• **WHAT IS NEEDED**: Where a record contains a picture, omit it; otherwise reproduce the listing exactly.
^^^^
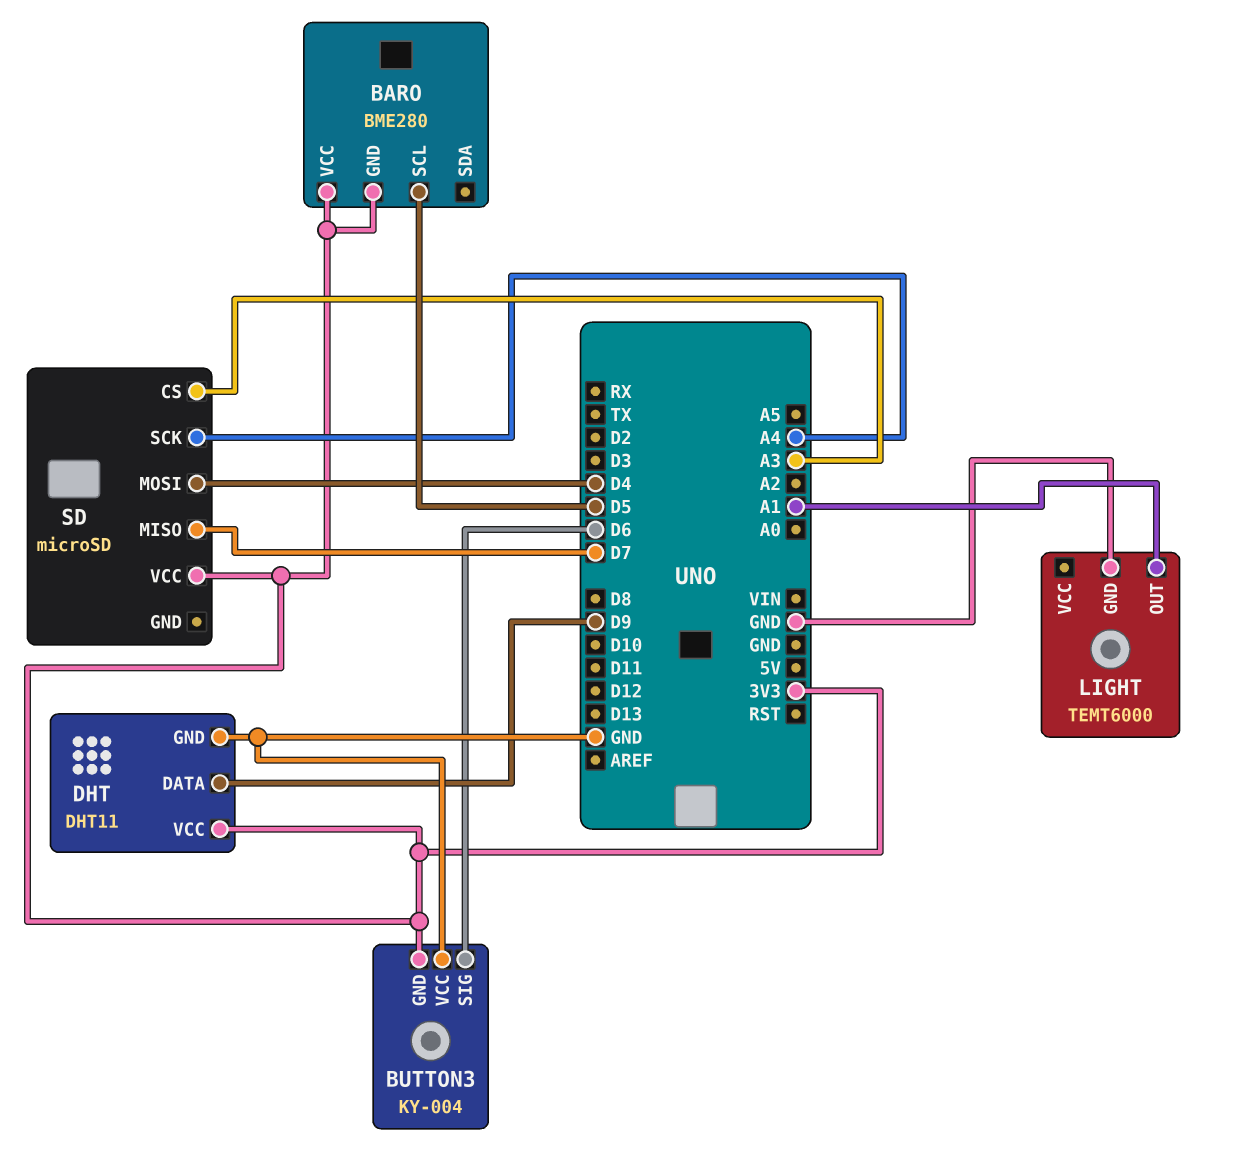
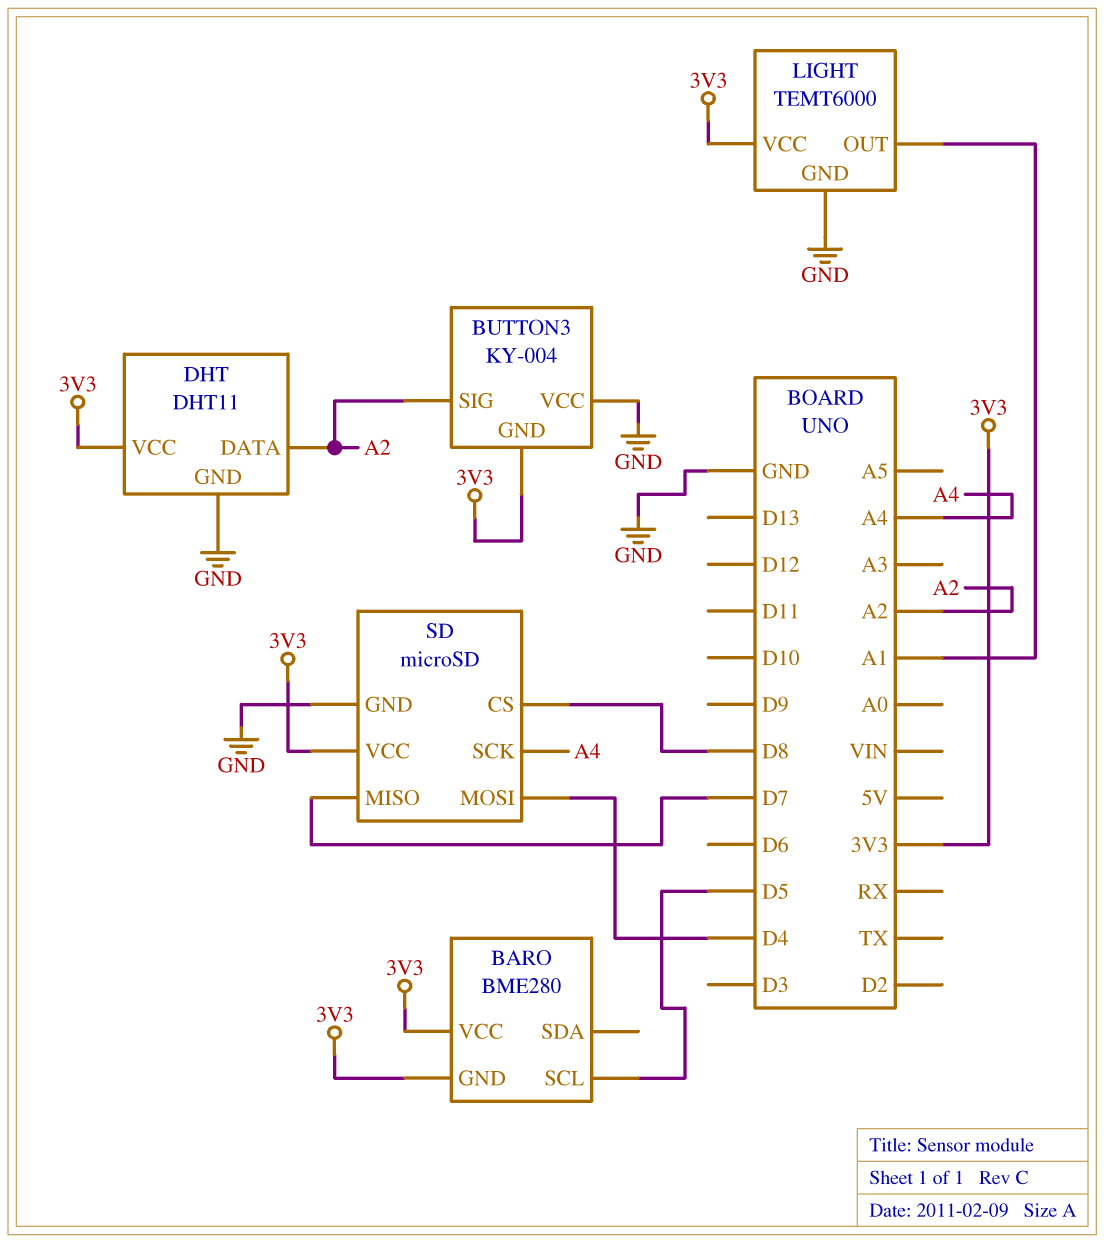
BUTTON3 pin SIG: D6 -> A2
DHT pin DATA: D9 -> A2
LIGHT pin VCC: none -> 3V3
SD pin CS: A3 -> D8
SD pin GND: none -> GND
^^^^
• **SOLUTION TO THE EXERCISE**:
BUTTON3 pin SIG: D6 -> A2
DHT pin DATA: D9 -> A2
LIGHT pin VCC: none -> 3V3
SD pin CS: A3 -> D8
SD pin GND: none -> GND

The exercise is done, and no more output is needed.